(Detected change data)
----

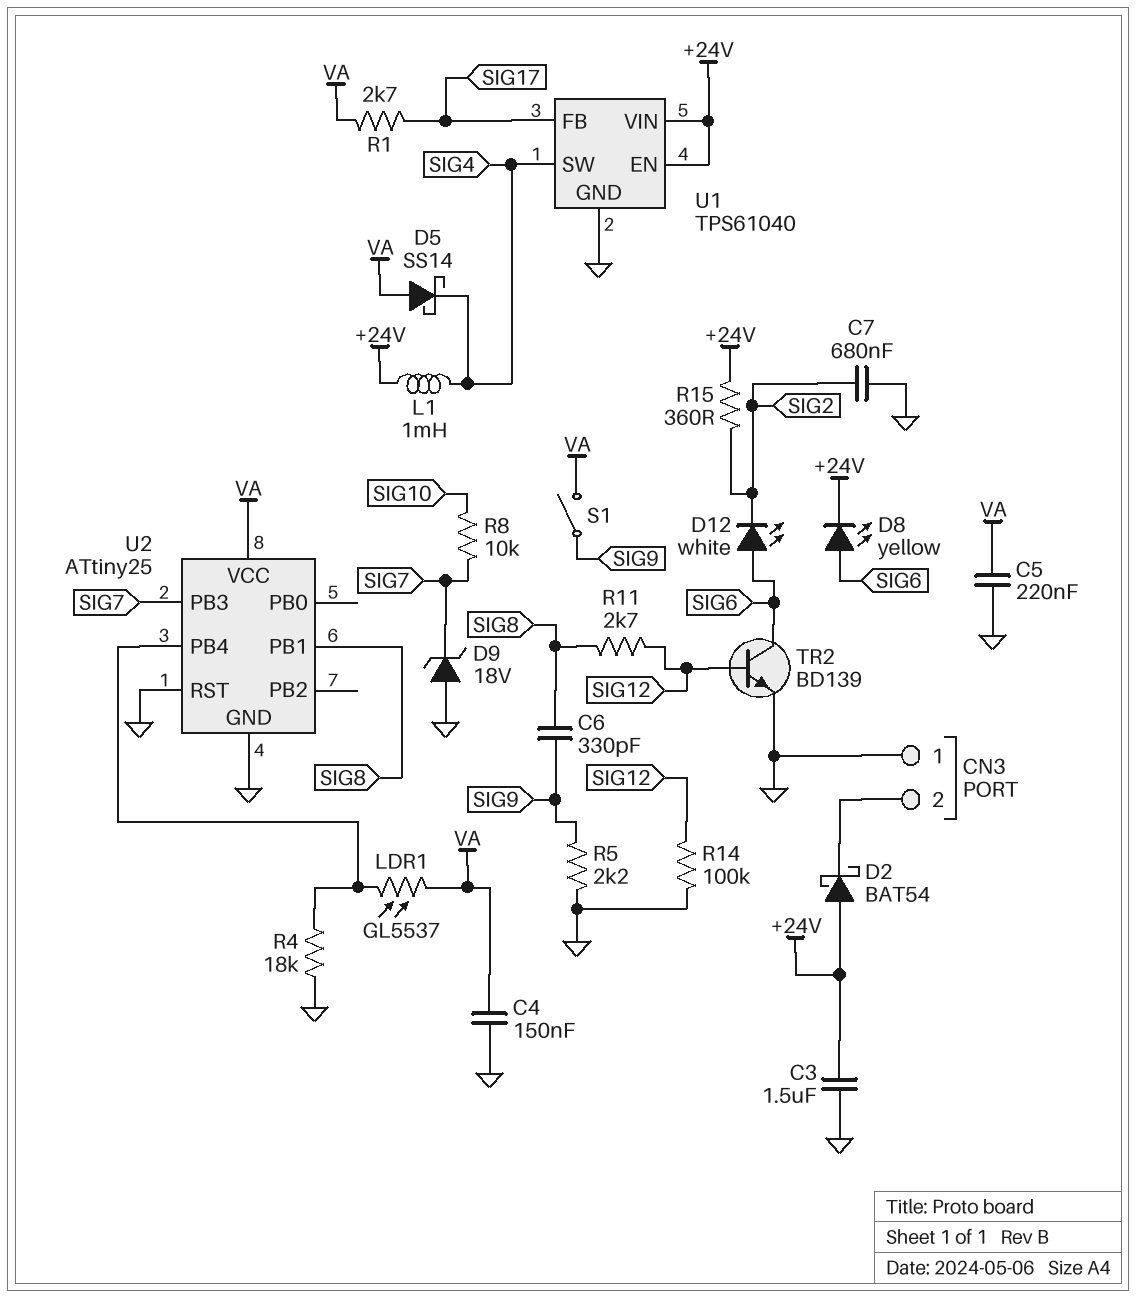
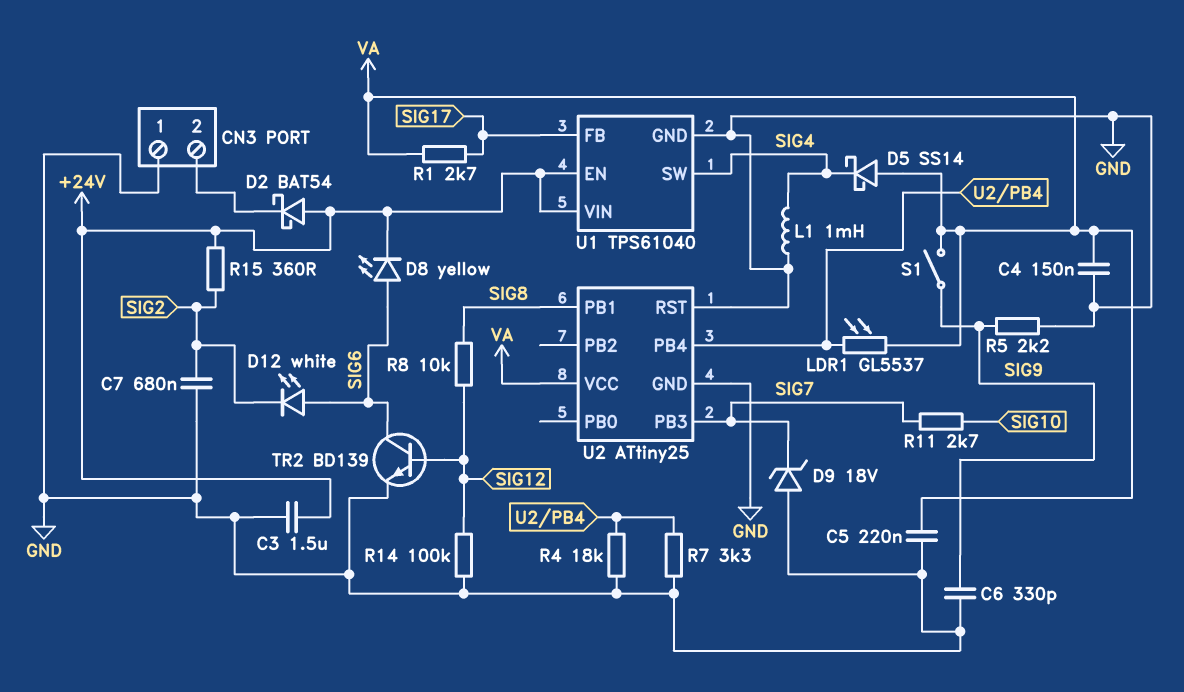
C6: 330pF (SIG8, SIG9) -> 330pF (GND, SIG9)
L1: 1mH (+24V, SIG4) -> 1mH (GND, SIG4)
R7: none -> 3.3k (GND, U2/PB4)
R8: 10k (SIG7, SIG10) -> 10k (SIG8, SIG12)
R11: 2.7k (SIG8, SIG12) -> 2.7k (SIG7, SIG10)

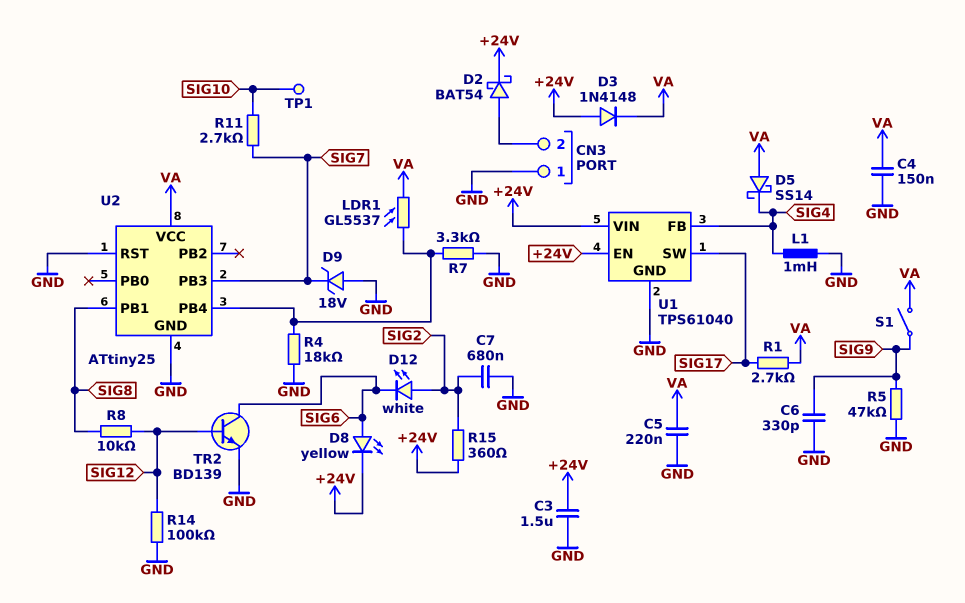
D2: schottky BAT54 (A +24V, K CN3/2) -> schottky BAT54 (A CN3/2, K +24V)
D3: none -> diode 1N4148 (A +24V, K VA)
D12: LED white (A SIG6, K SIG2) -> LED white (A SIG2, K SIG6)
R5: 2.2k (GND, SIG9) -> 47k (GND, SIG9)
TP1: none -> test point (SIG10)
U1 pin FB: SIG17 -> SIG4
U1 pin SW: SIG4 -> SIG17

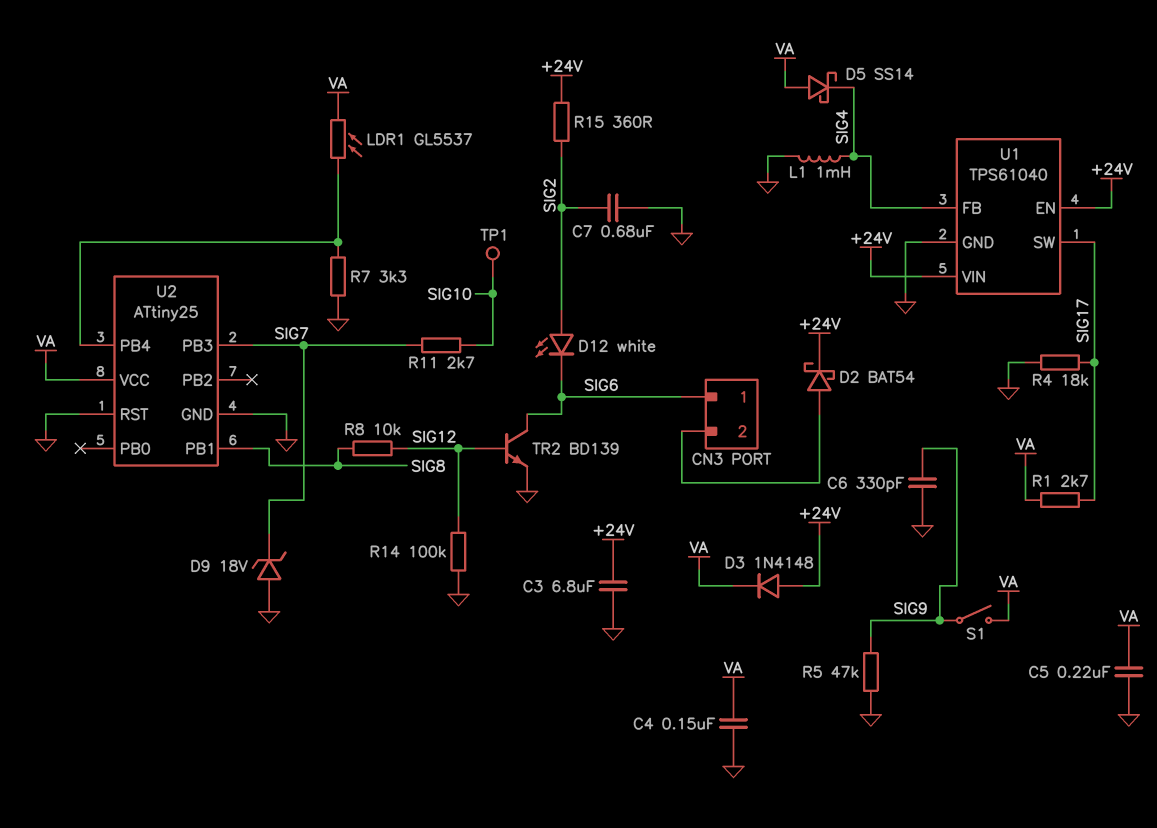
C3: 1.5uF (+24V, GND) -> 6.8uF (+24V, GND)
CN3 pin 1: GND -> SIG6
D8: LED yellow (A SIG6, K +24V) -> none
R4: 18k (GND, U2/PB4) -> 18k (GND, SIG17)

----

TO DO: Retype each entry exactly as it appears, excluding any image.

ANSWER FOR THE TASK:
C6: 330pF (SIG8, SIG9) -> 330pF (GND, SIG9)
L1: 1mH (+24V, SIG4) -> 1mH (GND, SIG4)
R7: none -> 3.3k (GND, U2/PB4)
R8: 10k (SIG7, SIG10) -> 10k (SIG8, SIG12)
R11: 2.7k (SIG8, SIG12) -> 2.7k (SIG7, SIG10)

D2: schottky BAT54 (A +24V, K CN3/2) -> schottky BAT54 (A CN3/2, K +24V)
D3: none -> diode 1N4148 (A +24V, K VA)
D12: LED white (A SIG6, K SIG2) -> LED white (A SIG2, K SIG6)
R5: 2.2k (GND, SIG9) -> 47k (GND, SIG9)
TP1: none -> test point (SIG10)
U1 pin FB: SIG17 -> SIG4
U1 pin SW: SIG4 -> SIG17

C3: 1.5uF (+24V, GND) -> 6.8uF (+24V, GND)
CN3 pin 1: GND -> SIG6
D8: LED yellow (A SIG6, K +24V) -> none
R4: 18k (GND, U2/PB4) -> 18k (GND, SIG17)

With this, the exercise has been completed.